(Stored records)
|---|
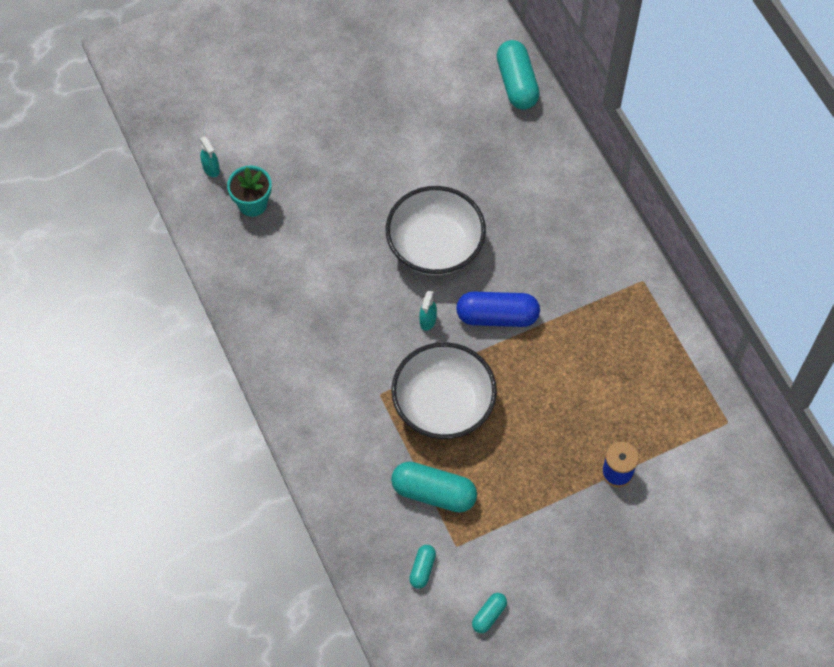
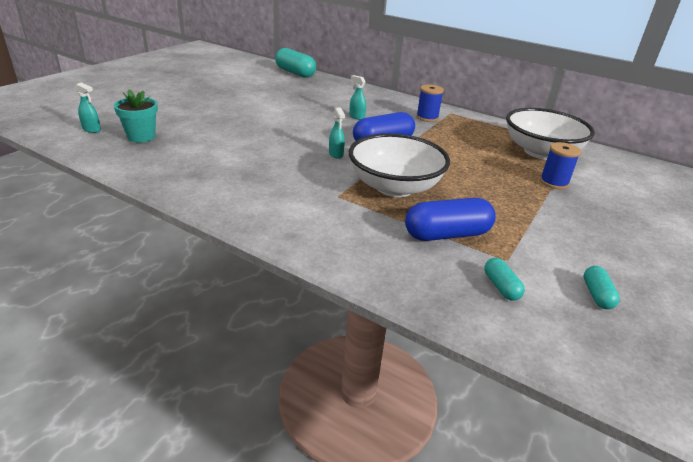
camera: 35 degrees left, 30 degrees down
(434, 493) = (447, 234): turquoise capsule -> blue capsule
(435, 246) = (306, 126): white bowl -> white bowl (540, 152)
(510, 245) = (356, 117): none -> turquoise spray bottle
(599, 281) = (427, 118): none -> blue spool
|---|
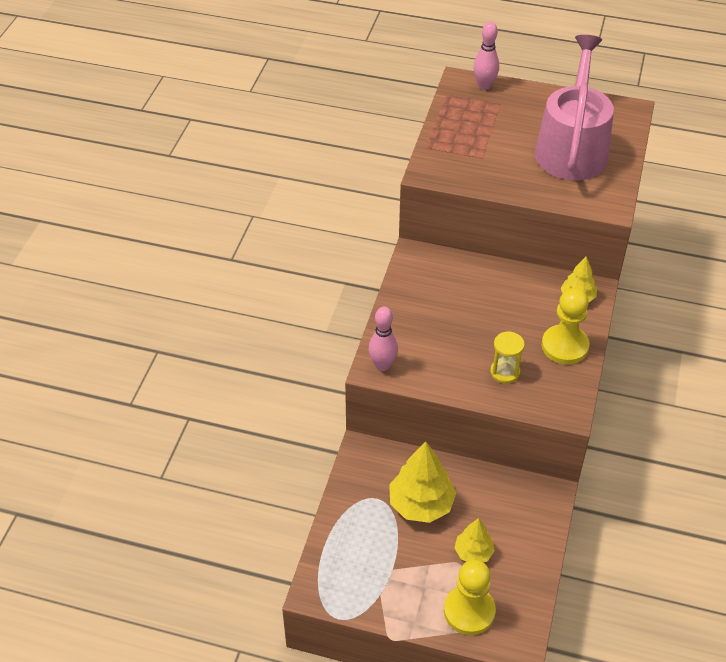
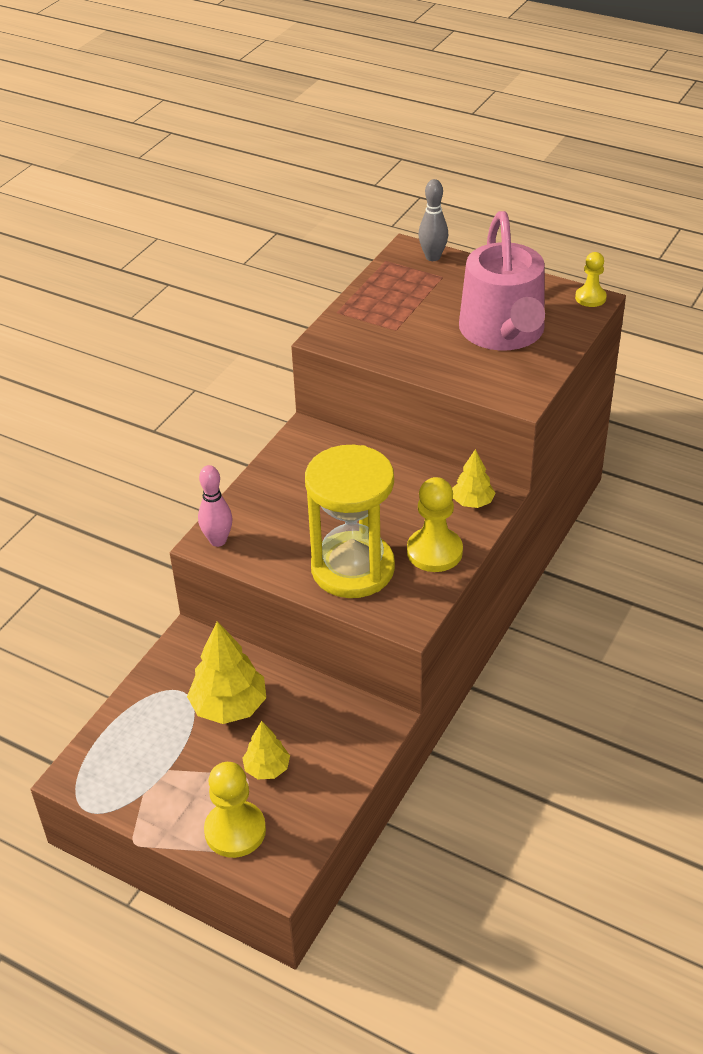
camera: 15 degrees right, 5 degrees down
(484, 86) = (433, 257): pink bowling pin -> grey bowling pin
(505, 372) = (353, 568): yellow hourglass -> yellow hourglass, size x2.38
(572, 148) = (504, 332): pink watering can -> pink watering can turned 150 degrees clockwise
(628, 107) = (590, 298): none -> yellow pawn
|---|
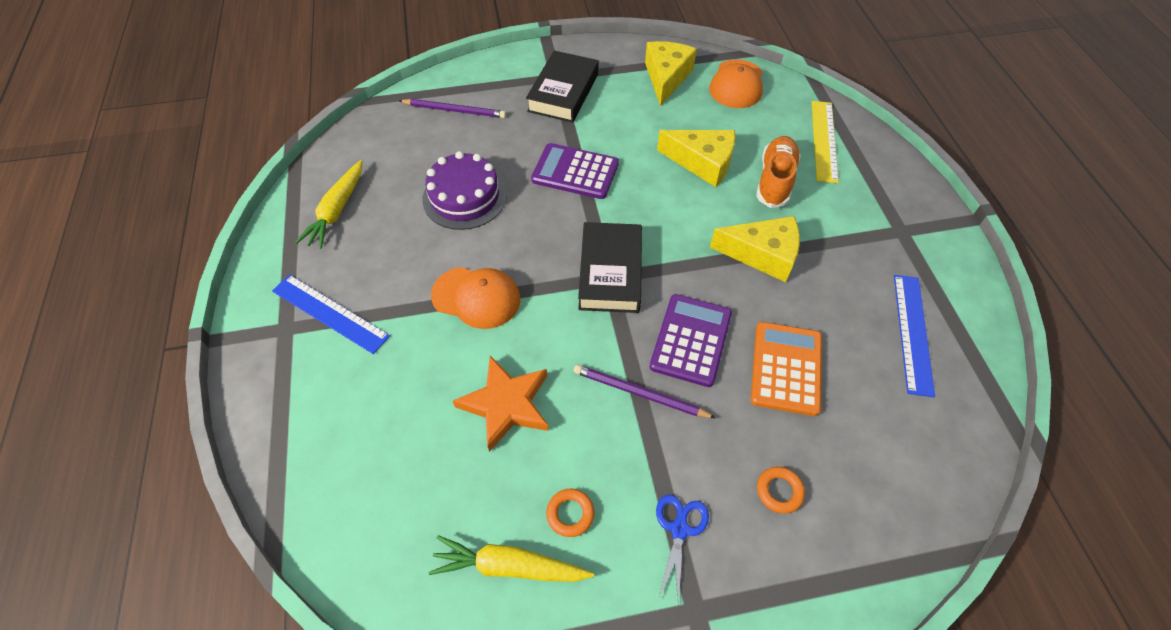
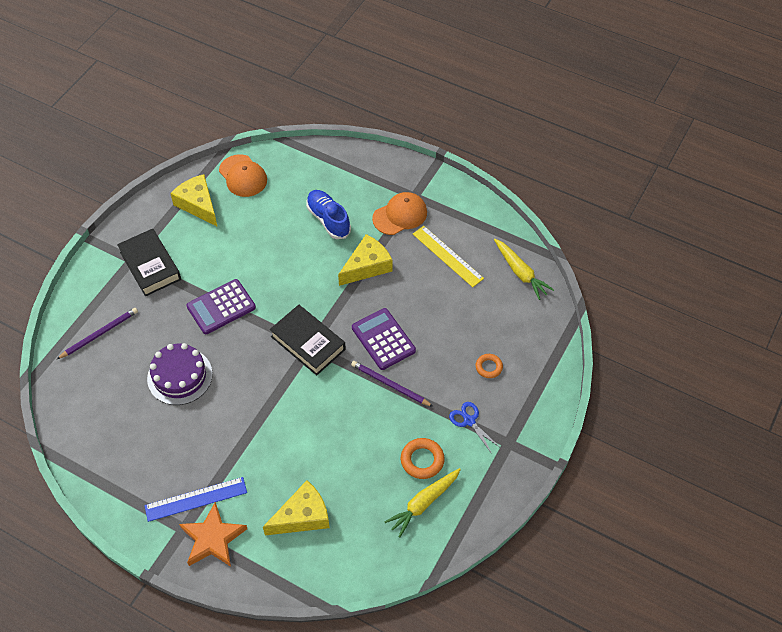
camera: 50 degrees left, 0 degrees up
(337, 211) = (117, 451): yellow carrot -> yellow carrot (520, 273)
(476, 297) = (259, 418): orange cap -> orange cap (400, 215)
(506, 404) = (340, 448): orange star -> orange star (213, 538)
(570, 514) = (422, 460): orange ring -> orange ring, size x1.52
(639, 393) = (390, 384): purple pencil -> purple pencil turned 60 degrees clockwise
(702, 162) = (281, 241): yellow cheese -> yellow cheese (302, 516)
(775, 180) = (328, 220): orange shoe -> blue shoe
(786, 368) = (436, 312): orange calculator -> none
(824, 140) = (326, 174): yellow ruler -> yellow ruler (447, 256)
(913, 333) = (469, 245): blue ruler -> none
|---|
**Task item**
Filter the records down to the lines containing the word "camera", and copy those.

**Expected answer**
camera: 35 degrees left, 30 degrees down
camera: 15 degrees right, 5 degrees down
camera: 50 degrees left, 0 degrees up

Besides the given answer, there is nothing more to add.